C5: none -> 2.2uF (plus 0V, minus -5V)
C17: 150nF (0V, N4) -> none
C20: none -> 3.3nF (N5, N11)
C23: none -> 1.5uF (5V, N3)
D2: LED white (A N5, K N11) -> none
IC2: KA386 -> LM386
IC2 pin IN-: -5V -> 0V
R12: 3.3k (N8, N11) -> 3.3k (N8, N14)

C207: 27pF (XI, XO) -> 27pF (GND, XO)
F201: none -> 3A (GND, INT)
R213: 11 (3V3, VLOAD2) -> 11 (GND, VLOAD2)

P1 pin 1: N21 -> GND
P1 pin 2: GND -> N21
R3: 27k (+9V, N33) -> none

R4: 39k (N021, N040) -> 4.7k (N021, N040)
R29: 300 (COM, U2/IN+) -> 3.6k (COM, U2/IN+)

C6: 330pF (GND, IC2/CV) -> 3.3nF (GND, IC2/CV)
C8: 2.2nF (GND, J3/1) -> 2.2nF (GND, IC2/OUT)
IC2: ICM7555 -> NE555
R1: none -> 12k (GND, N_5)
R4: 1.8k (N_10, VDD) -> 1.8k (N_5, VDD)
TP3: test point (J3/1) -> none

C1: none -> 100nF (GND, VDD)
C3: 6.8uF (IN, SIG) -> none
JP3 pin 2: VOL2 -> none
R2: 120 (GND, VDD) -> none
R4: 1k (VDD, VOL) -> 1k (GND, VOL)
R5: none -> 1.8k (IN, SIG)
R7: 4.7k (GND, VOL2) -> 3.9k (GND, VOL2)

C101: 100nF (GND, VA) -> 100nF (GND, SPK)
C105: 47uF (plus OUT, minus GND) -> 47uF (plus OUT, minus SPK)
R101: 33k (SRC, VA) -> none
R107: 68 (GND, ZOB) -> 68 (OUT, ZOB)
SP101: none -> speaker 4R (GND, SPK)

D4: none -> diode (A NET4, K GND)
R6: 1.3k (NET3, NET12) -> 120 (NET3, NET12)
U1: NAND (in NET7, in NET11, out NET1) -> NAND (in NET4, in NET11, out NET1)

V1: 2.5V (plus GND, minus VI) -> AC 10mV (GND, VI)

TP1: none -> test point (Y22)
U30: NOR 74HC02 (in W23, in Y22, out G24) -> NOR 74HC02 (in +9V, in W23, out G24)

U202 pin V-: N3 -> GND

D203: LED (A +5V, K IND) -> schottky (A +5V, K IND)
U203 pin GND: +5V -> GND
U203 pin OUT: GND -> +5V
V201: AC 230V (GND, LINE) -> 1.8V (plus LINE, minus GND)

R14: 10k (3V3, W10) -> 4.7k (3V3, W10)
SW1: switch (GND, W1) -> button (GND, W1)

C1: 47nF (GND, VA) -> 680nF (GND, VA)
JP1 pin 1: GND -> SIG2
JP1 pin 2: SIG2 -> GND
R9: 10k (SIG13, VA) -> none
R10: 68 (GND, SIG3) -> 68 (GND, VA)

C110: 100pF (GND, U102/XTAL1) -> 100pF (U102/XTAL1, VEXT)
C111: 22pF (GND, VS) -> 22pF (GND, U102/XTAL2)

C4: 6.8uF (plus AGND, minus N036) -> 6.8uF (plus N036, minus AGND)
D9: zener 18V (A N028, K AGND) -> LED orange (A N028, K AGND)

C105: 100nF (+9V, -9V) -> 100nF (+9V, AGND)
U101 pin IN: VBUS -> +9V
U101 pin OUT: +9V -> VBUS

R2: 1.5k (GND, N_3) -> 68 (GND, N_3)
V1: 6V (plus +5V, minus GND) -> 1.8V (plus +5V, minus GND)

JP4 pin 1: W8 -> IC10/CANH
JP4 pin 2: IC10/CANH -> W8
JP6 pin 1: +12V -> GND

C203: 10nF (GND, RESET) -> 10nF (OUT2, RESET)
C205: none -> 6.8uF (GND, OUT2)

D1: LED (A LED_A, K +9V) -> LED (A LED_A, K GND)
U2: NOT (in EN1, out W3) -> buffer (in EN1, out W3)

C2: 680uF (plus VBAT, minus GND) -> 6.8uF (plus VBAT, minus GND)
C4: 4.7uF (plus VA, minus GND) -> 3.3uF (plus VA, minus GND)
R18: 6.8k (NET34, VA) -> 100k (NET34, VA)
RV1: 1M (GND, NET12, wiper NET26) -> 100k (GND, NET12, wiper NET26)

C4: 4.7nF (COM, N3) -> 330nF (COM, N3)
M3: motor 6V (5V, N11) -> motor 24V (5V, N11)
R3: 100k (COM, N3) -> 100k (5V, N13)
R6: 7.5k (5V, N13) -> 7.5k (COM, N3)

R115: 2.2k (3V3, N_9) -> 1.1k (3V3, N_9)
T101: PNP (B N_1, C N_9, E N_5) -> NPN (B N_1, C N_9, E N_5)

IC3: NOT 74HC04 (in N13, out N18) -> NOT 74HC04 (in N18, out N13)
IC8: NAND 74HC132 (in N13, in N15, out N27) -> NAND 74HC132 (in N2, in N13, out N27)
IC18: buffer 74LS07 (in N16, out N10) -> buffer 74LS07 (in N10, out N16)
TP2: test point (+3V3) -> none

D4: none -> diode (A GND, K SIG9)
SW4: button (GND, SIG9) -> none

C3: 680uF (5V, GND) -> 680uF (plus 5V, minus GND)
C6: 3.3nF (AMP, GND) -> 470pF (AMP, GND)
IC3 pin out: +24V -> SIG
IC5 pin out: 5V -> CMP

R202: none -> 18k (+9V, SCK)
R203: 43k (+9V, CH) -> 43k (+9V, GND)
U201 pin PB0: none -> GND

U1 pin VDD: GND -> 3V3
********
• [EXERCISE INSTRUCTIONS]
Your output should be an exact copy of the lines from the top of the listing above to the line with "F201: none -> 3A (GND, INT)", both ends included.

• [EXERCISE OUTPUT]
C5: none -> 2.2uF (plus 0V, minus -5V)
C17: 150nF (0V, N4) -> none
C20: none -> 3.3nF (N5, N11)
C23: none -> 1.5uF (5V, N3)
D2: LED white (A N5, K N11) -> none
IC2: KA386 -> LM386
IC2 pin IN-: -5V -> 0V
R12: 3.3k (N8, N11) -> 3.3k (N8, N14)

C207: 27pF (XI, XO) -> 27pF (GND, XO)
F201: none -> 3A (GND, INT)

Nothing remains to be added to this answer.